* _Required work_:
If a line in the entries contains the string "cutting", include that line in your answer.

══════════

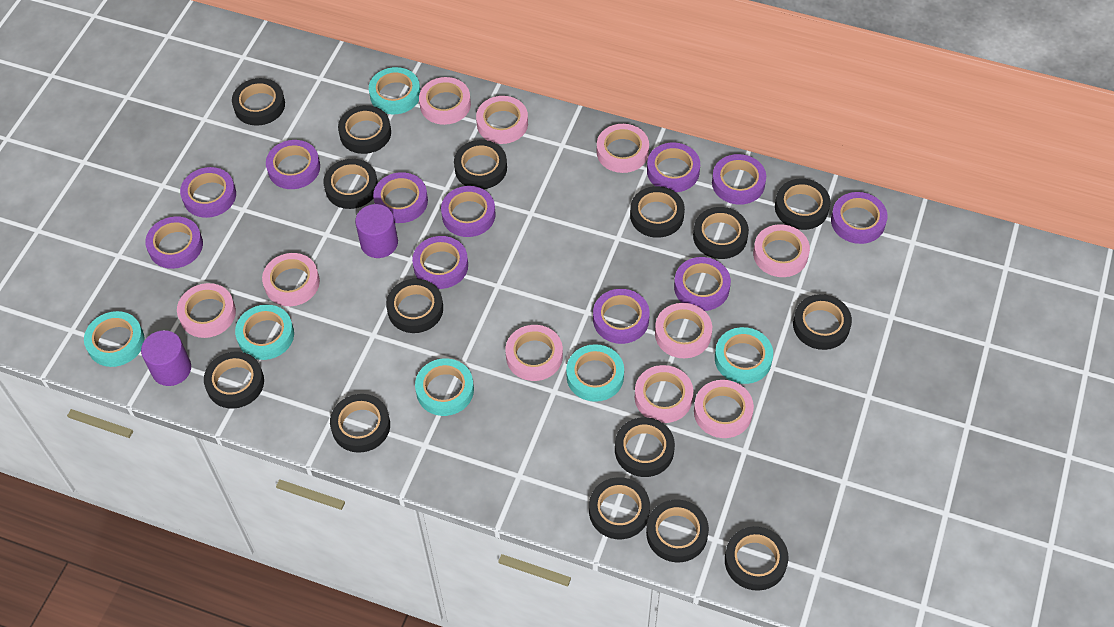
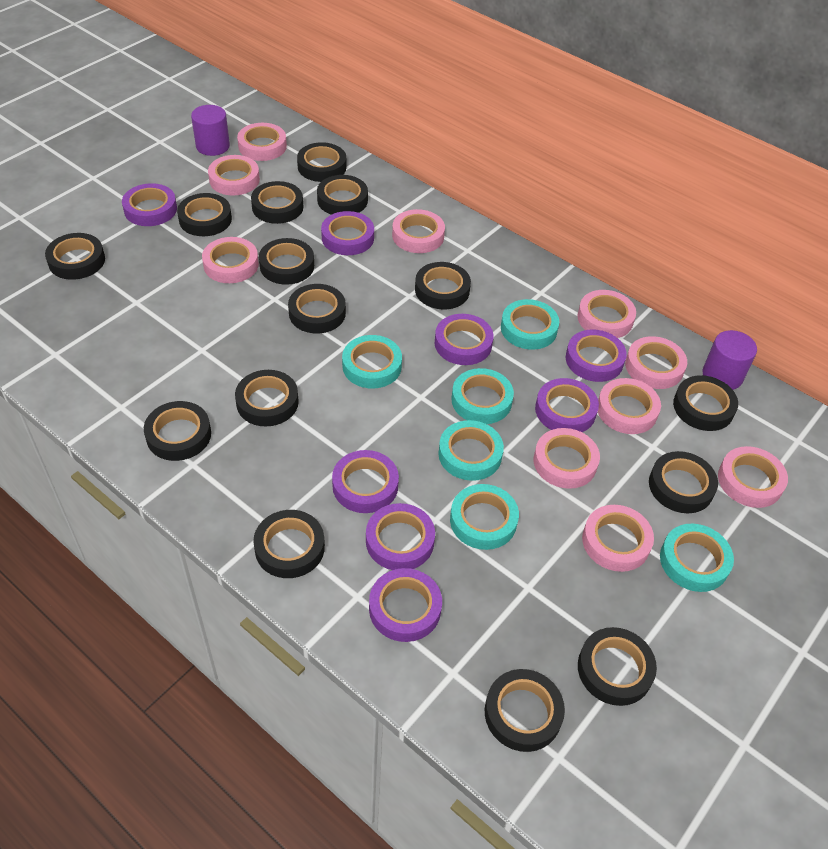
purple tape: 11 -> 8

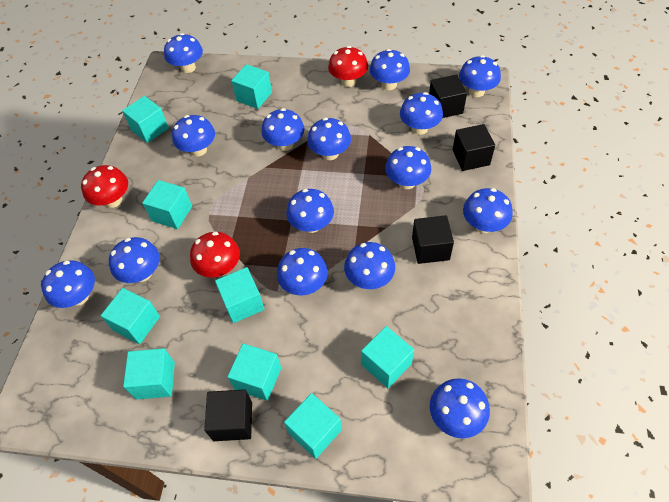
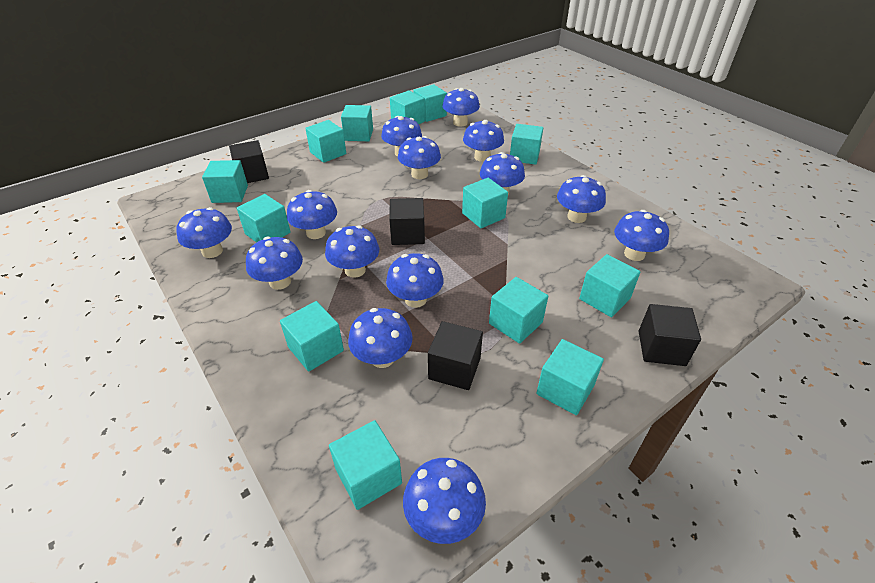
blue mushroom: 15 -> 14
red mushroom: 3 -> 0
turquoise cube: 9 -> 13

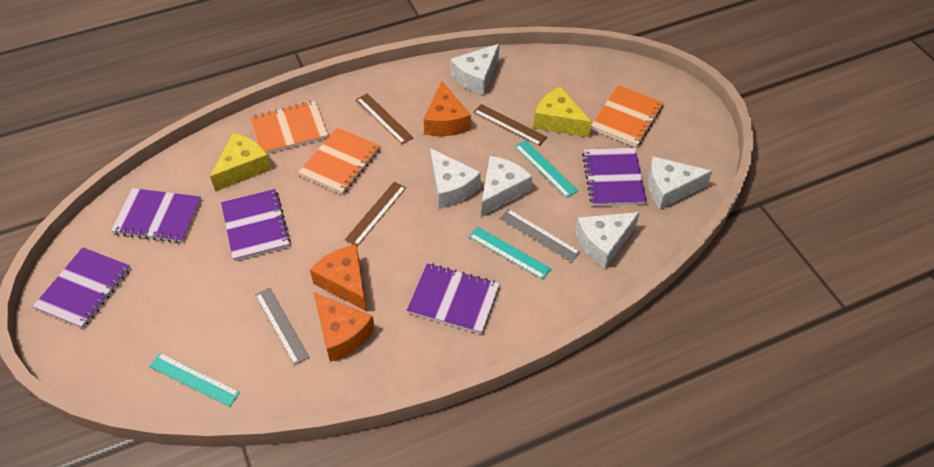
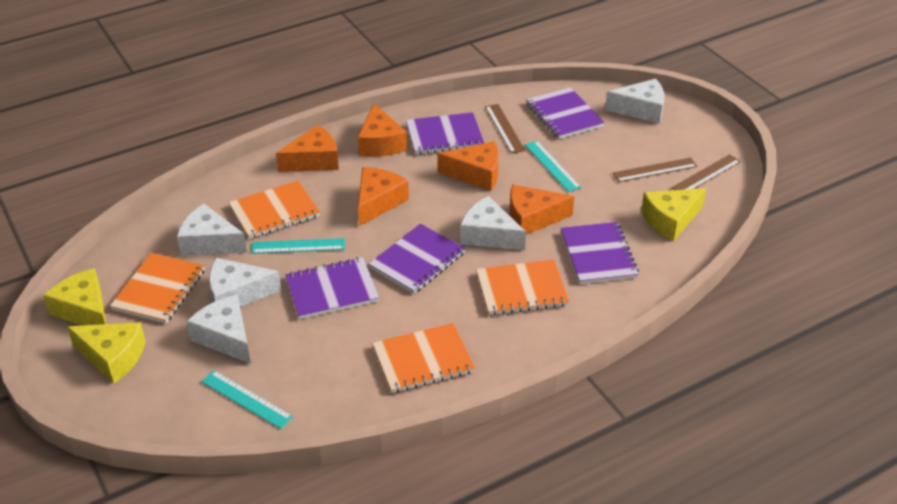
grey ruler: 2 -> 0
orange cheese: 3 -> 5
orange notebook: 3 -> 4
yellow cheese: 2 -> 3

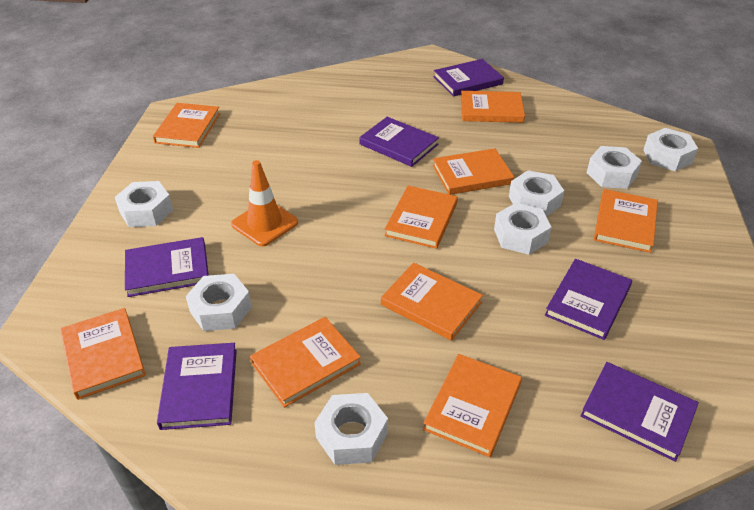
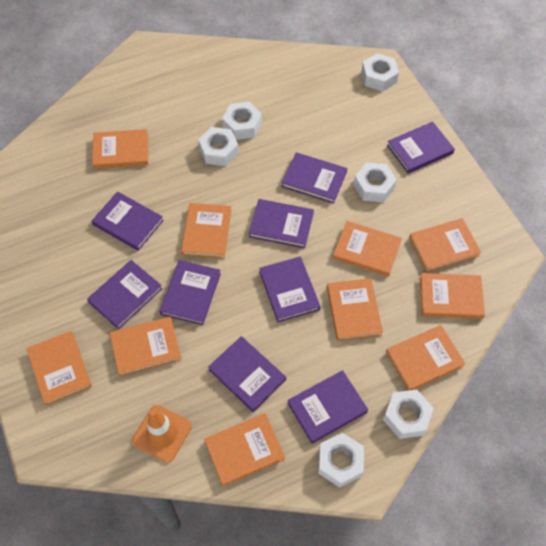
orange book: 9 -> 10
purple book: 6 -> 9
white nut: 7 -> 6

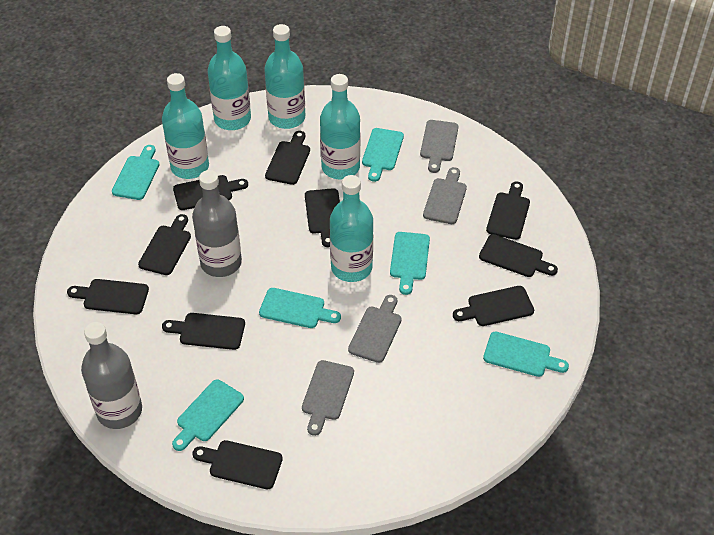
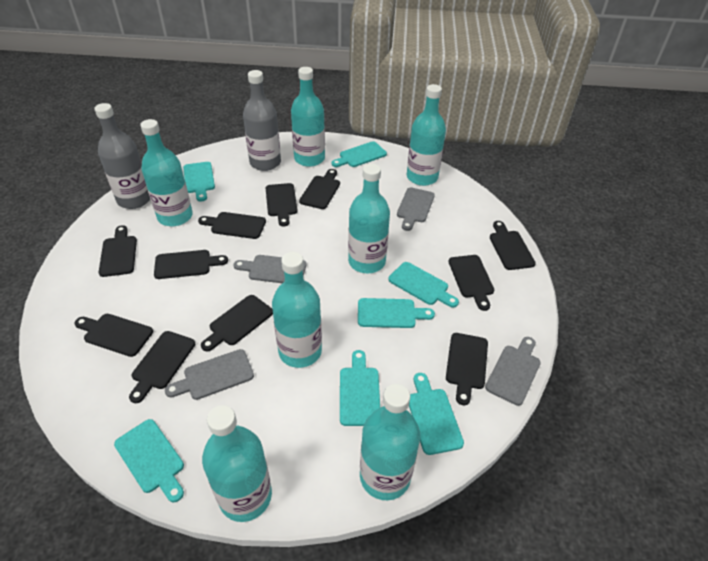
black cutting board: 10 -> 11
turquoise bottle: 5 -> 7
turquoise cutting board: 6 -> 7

══════════

* _Exercise answer_:
black cutting board: 10 -> 11
turquoise cutting board: 6 -> 7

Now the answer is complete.